%%
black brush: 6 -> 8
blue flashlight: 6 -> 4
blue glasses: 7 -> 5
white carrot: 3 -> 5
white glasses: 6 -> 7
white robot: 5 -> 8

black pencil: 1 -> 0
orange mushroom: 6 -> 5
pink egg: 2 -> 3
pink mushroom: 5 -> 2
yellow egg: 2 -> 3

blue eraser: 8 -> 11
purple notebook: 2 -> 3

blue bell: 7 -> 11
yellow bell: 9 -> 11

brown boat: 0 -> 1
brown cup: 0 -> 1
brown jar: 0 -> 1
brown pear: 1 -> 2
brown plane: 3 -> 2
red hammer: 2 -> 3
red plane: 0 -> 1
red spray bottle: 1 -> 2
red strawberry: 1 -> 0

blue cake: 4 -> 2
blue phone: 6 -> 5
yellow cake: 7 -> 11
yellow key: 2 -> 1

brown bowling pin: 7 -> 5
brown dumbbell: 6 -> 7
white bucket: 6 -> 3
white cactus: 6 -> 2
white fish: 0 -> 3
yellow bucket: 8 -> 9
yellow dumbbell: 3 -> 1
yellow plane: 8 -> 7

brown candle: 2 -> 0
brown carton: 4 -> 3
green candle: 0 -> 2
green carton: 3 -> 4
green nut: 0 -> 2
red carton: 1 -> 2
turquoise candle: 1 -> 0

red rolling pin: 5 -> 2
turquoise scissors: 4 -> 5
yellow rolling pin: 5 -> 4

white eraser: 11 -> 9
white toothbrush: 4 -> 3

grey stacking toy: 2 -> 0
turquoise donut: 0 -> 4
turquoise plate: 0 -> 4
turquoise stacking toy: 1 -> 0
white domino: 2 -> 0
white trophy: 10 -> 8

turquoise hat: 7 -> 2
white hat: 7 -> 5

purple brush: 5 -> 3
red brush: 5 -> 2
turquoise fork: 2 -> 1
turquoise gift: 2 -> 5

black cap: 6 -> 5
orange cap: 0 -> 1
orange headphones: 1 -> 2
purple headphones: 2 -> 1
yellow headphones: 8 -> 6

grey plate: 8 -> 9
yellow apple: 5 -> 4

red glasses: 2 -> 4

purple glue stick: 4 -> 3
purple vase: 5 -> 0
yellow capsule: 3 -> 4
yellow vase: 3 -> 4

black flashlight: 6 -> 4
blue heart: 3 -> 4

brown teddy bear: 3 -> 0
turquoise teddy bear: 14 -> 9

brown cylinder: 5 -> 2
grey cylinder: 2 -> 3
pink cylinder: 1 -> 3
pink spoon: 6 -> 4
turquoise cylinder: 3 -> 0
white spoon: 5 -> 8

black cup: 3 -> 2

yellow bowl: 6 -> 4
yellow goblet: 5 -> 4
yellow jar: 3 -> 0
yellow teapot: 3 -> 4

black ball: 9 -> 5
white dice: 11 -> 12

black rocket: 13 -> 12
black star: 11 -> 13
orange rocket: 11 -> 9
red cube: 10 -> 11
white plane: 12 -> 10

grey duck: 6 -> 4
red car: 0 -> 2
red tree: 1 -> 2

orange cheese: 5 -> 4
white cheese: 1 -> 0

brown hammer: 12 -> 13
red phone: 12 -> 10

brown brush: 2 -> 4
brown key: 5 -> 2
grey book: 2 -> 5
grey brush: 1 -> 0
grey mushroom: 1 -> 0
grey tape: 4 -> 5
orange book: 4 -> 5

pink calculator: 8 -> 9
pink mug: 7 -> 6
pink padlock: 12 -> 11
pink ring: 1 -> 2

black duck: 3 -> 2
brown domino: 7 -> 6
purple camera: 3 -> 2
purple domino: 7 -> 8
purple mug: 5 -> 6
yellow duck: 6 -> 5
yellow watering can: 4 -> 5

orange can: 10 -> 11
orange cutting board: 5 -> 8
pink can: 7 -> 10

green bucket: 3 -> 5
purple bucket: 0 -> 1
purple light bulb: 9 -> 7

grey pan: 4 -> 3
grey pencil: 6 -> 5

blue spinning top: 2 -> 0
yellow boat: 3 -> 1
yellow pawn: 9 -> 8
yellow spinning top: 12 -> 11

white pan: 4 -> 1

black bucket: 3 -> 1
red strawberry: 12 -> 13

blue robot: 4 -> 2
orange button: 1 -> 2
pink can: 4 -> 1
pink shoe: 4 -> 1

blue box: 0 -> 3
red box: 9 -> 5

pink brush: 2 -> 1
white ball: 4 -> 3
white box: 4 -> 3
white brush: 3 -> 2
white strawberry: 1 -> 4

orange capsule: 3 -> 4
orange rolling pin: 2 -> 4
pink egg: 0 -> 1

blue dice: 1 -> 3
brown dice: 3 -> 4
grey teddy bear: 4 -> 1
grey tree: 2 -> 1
%%
_TASK INSTRUCTIONS:_ Only the lines from the one containing "white strawberry: 1 -> 4" through the end of the entries above belong in the answer; repeat them exactly.

_REPLY:_
white strawberry: 1 -> 4

orange capsule: 3 -> 4
orange rolling pin: 2 -> 4
pink egg: 0 -> 1

blue dice: 1 -> 3
brown dice: 3 -> 4
grey teddy bear: 4 -> 1
grey tree: 2 -> 1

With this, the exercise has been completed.